# Exercise directions
Make a verbatim transcription of the records, without the pictures.

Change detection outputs
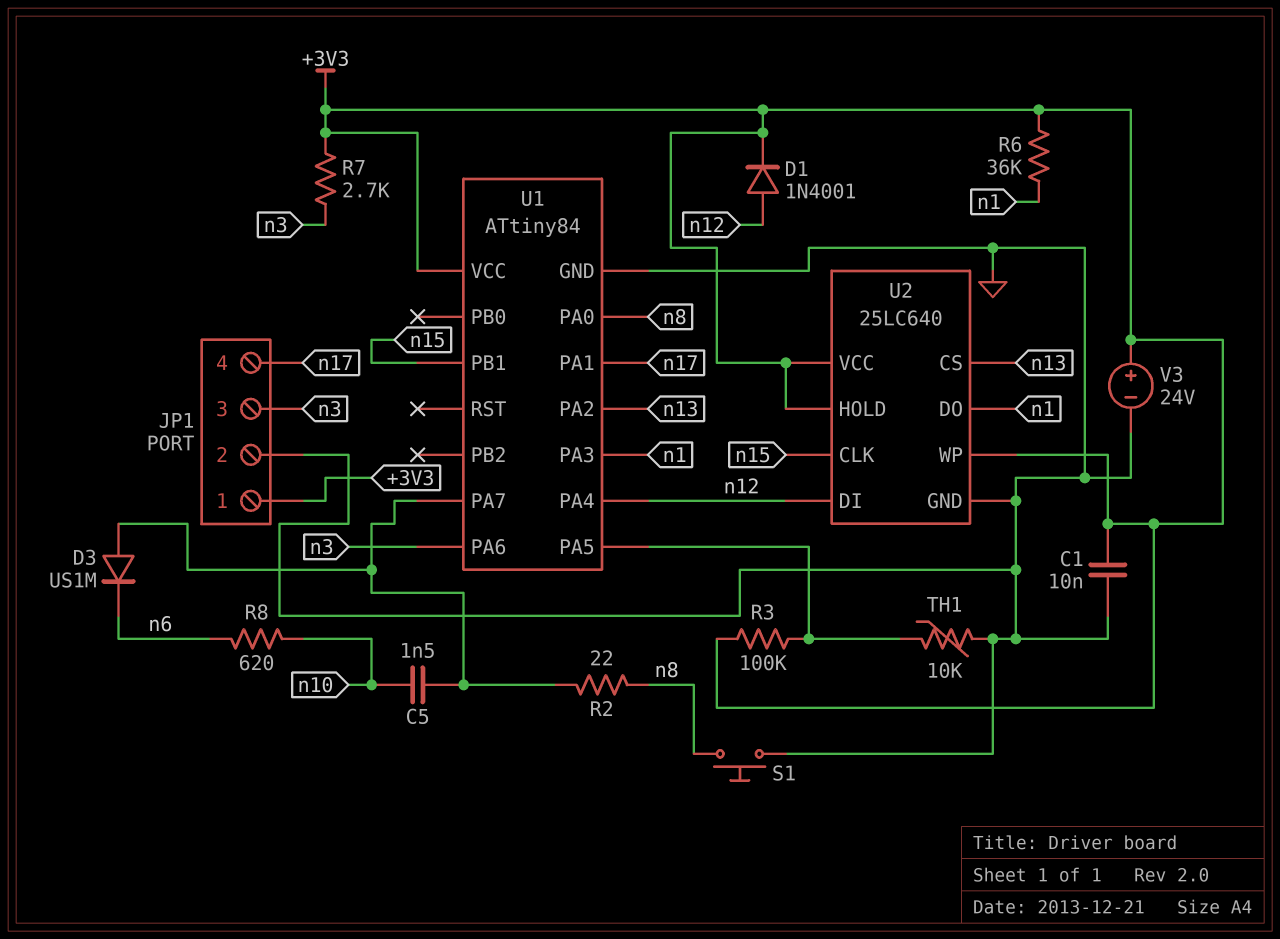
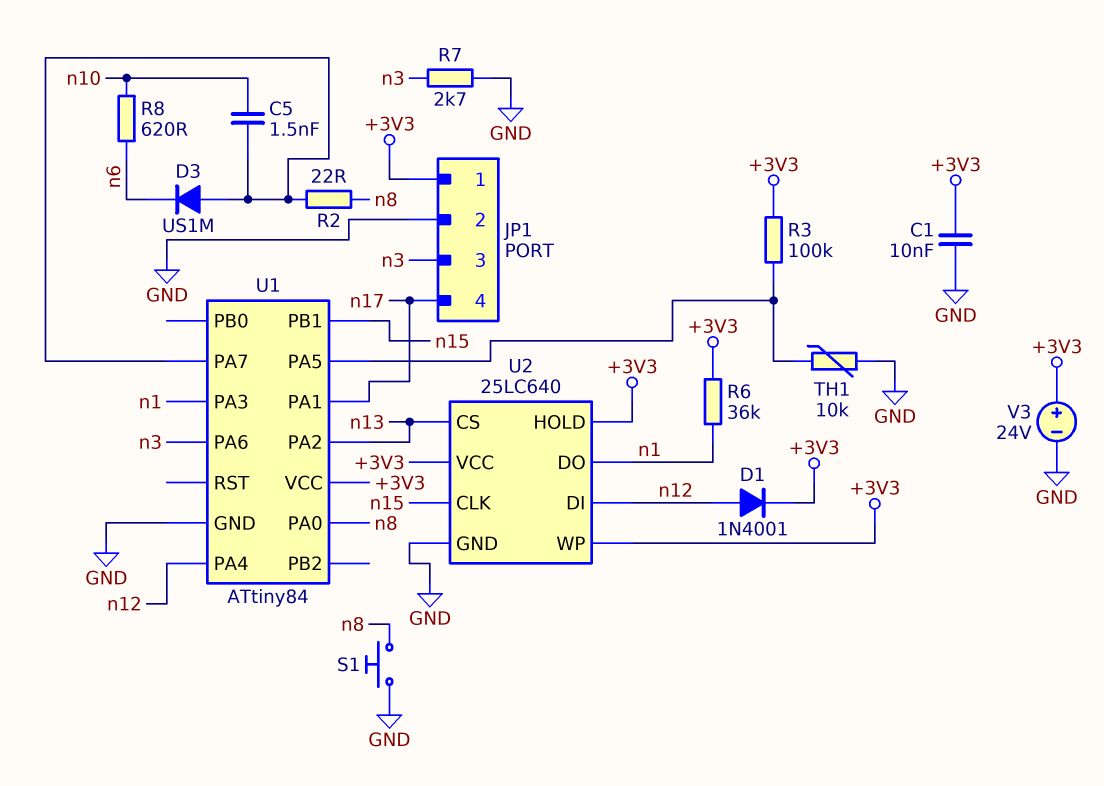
R7: 2.7k (+3V3, n3) -> 2.7k (GND, n3)

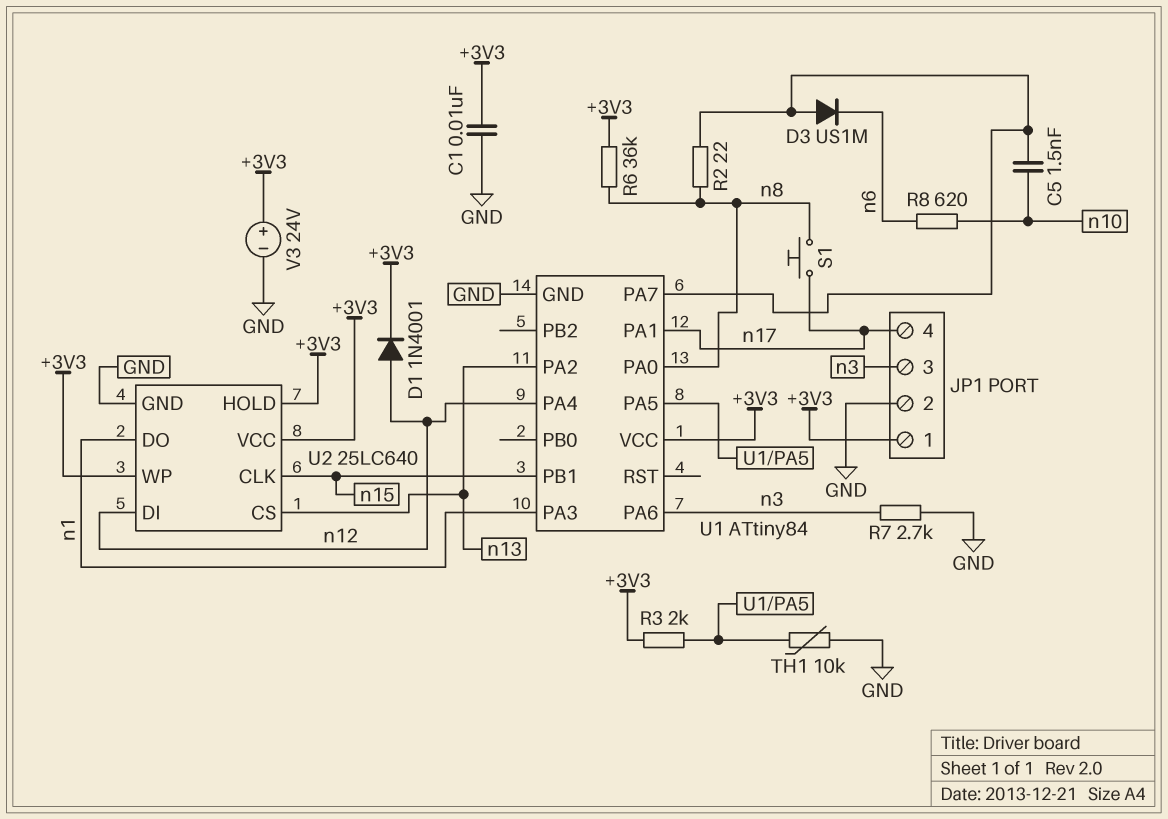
R3: 100k (+3V3, U1/PA5) -> 2k (+3V3, U1/PA5)
R6: 36k (+3V3, n1) -> 36k (+3V3, n8)
S1: button (GND, n8) -> button (n8, n17)

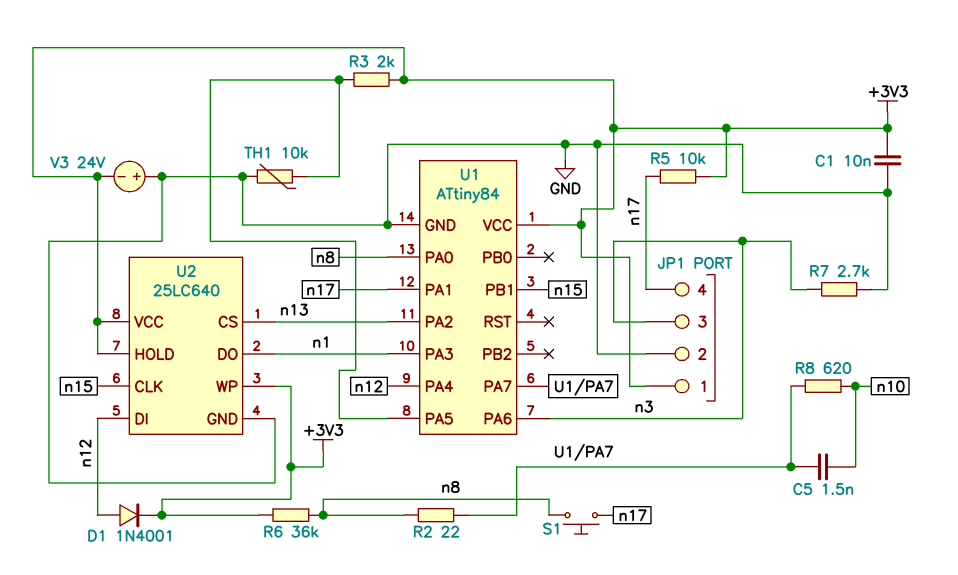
D3: diode US1M (A U1/PA7, K n6) -> none
R5: none -> 10k (+3V3, n17)
R8: 620 (n6, n10) -> 620 (U1/PA7, n10)
V3: 24V (plus +3V3, minus GND) -> 24V (plus GND, minus +3V3)

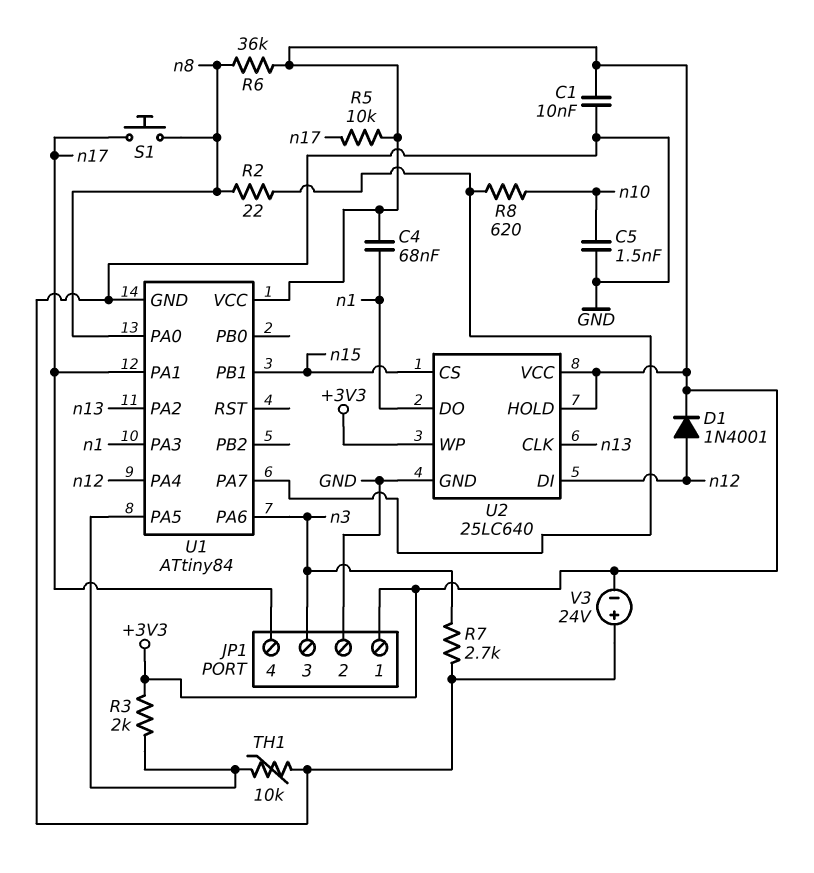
C4: none -> 68nF (+3V3, n1)
C5: 1.5nF (U1/PA7, n10) -> 1.5nF (GND, n10)
U2 pin CLK: n15 -> n13
U2 pin CS: n13 -> n15

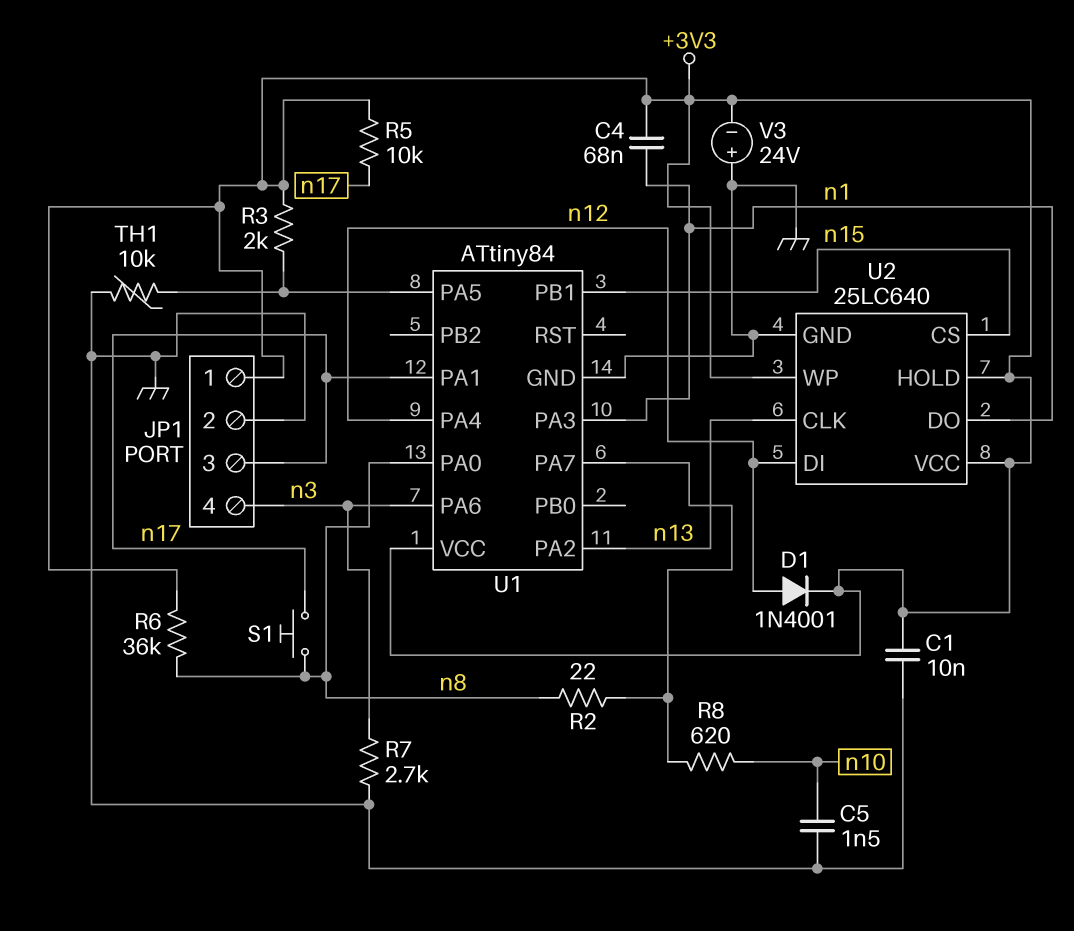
JP1 pin 3: n3 -> n17
JP1 pin 4: n17 -> n3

# Written answer
R7: 2.7k (+3V3, n3) -> 2.7k (GND, n3)

R3: 100k (+3V3, U1/PA5) -> 2k (+3V3, U1/PA5)
R6: 36k (+3V3, n1) -> 36k (+3V3, n8)
S1: button (GND, n8) -> button (n8, n17)

D3: diode US1M (A U1/PA7, K n6) -> none
R5: none -> 10k (+3V3, n17)
R8: 620 (n6, n10) -> 620 (U1/PA7, n10)
V3: 24V (plus +3V3, minus GND) -> 24V (plus GND, minus +3V3)

C4: none -> 68nF (+3V3, n1)
C5: 1.5nF (U1/PA7, n10) -> 1.5nF (GND, n10)
U2 pin CLK: n15 -> n13
U2 pin CS: n13 -> n15

JP1 pin 3: n3 -> n17
JP1 pin 4: n17 -> n3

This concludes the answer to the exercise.